After reading the entries below, copy word for word the lines from the first through the line containing "trofeo [blanco] [329,300,104,94]", and stop there.

Data records
Start of Block
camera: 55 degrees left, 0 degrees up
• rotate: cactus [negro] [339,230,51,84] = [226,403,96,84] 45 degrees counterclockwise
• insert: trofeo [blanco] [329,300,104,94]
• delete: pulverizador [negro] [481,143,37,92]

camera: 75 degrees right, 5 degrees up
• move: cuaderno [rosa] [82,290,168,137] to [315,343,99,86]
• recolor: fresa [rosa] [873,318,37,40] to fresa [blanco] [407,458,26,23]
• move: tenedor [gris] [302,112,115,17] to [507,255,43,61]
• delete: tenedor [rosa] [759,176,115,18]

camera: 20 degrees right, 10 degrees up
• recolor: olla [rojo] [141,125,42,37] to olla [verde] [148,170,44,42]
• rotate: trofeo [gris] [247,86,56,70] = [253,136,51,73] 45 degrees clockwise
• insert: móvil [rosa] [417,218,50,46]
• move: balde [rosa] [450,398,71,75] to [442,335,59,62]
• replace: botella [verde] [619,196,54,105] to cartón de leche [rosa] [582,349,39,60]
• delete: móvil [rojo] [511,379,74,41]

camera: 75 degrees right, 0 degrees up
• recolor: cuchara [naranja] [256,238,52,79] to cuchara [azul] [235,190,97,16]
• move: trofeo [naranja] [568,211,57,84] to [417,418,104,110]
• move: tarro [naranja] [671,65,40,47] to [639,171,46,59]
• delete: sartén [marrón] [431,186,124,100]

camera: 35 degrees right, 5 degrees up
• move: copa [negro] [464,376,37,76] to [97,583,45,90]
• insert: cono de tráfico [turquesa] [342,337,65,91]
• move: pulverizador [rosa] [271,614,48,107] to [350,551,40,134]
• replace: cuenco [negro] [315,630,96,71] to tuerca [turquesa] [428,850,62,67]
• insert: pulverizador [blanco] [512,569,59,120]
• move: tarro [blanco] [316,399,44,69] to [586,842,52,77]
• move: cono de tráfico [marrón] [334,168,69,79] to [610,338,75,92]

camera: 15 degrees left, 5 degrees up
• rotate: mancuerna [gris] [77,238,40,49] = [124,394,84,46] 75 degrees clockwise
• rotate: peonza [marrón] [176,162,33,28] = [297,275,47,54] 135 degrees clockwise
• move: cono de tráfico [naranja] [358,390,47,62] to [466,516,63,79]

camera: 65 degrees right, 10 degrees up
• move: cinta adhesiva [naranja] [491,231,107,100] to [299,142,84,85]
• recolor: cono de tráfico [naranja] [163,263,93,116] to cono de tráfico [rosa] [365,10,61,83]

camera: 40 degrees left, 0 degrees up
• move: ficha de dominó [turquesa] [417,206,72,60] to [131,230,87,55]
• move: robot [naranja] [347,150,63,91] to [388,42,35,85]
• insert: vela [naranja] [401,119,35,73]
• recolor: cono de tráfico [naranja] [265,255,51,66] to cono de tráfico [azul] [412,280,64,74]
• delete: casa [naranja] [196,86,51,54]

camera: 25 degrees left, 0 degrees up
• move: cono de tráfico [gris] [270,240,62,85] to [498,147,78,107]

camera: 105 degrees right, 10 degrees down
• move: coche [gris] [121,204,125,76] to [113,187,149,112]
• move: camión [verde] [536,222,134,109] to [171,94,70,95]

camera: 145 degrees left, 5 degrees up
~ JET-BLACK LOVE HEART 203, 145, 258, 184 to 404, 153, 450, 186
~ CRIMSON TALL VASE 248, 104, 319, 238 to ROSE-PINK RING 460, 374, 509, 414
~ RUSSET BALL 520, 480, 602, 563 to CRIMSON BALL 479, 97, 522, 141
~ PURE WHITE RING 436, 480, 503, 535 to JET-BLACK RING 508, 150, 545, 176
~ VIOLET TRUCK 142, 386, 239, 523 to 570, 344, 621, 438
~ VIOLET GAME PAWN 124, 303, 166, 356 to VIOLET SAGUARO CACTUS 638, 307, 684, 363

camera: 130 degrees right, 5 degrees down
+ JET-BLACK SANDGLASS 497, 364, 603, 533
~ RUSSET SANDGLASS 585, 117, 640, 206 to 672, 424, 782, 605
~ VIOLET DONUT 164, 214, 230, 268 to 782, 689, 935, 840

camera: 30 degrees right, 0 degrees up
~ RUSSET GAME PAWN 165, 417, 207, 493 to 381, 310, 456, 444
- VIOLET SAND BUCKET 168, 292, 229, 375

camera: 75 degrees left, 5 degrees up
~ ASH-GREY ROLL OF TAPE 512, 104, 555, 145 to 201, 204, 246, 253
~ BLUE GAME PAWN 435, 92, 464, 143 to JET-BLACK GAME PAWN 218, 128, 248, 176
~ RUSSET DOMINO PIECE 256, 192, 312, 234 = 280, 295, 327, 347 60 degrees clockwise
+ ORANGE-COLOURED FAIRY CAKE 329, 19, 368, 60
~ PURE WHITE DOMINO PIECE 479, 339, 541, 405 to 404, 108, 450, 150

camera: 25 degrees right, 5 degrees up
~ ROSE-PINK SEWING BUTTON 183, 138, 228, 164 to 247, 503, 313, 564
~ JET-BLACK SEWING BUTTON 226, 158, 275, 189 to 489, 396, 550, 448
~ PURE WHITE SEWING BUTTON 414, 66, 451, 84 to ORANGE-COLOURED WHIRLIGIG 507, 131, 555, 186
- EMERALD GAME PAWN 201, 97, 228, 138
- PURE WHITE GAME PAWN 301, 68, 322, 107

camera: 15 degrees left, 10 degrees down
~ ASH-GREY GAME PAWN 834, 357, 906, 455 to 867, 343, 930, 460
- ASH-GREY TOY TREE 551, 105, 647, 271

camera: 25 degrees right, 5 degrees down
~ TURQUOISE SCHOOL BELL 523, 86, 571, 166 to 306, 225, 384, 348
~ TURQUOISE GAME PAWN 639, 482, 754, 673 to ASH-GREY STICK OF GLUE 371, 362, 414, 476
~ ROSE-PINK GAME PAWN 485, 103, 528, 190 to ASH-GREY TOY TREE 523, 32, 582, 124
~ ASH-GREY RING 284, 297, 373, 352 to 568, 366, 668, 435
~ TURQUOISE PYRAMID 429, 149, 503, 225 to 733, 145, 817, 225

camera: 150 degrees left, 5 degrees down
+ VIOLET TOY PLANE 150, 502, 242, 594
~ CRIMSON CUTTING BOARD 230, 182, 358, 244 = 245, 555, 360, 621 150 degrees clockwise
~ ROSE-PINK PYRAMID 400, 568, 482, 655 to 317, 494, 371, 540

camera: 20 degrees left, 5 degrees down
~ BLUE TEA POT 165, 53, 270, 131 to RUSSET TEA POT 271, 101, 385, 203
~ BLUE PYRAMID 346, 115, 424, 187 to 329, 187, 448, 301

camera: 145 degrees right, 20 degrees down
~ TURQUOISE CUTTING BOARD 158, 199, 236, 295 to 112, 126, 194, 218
End of Block
- Answer section
camera: 55 degrees left, 0 degrees up
• rotate: cactus [negro] [339,230,51,84] = [226,403,96,84] 45 degrees counterclockwise
• insert: trofeo [blanco] [329,300,104,94]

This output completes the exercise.